RECORDS FOR THE TASK:
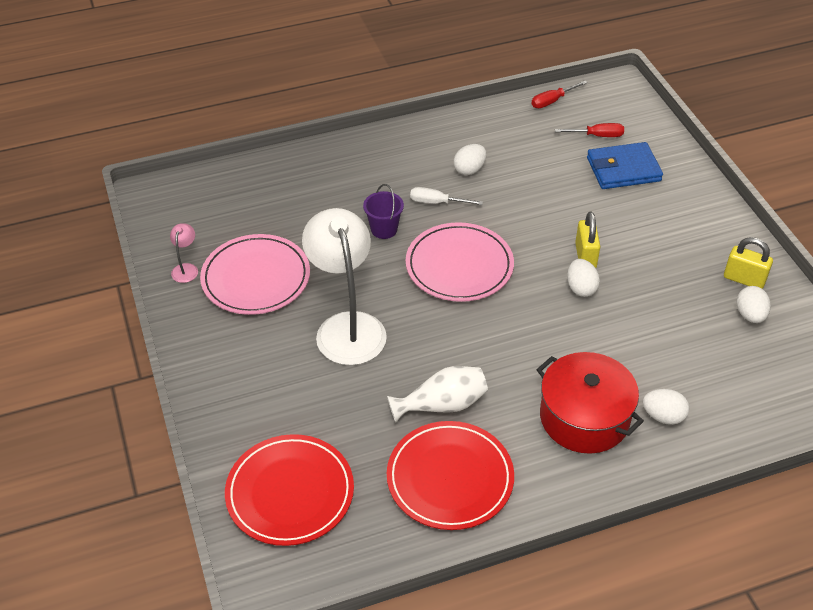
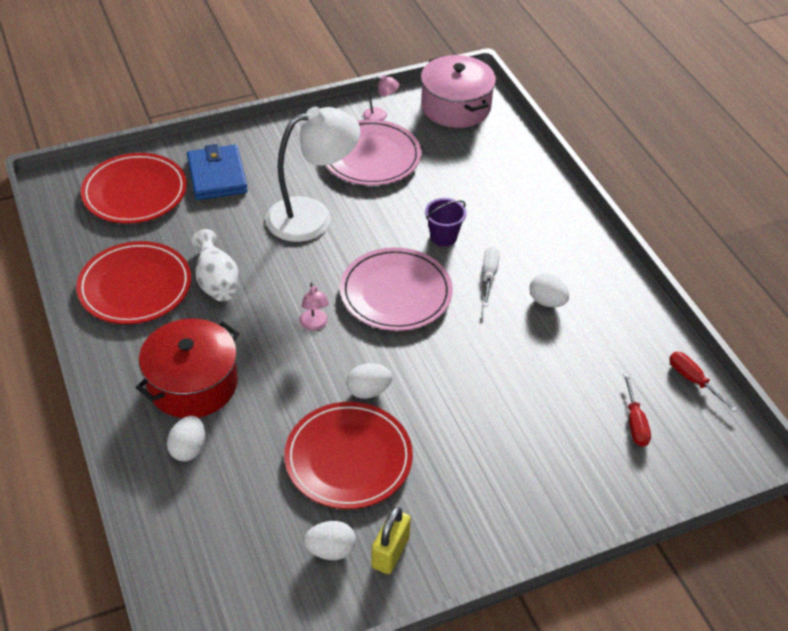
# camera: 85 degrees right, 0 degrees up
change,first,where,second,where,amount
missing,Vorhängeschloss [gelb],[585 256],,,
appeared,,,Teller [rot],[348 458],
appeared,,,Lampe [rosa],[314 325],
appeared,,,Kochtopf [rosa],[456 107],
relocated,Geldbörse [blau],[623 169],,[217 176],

WORK REQUIRED:
Make a word-for-word copy of the entries, without any pictures.

ANSWER AREA:
# camera: 85 degrees right, 0 degrees up
change,first,where,second,where,amount
missing,Vorhängeschloss [gelb],[585 256],,,
appeared,,,Teller [rot],[348 458],
appeared,,,Lampe [rosa],[314 325],
appeared,,,Kochtopf [rosa],[456 107],
relocated,Geldbörse [blau],[623 169],,[217 176],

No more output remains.